··· RECORDS PROVIDED
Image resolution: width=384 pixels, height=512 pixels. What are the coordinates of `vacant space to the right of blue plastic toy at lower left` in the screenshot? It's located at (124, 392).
······
··· RECORDS PROVIDED
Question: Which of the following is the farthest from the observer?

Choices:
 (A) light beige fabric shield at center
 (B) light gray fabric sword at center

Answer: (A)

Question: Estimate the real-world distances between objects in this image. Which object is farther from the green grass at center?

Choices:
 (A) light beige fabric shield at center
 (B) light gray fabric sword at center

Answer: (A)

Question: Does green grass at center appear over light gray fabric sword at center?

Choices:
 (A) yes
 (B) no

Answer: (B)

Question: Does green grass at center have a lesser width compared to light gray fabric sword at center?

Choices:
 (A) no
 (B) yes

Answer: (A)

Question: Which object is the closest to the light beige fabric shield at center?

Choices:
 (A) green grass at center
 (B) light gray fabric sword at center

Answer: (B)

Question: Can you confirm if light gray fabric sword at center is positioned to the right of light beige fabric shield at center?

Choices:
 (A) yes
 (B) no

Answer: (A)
······
▶ [ACTION ITEM]
Collect every line of the records above that contains the word "Does", copying each one in full.

▶ [FINAL ANSWER]
Question: Does green grass at center appear over light gray fabric sword at center?
Question: Does green grass at center have a lesser width compared to light gray fabric sword at center?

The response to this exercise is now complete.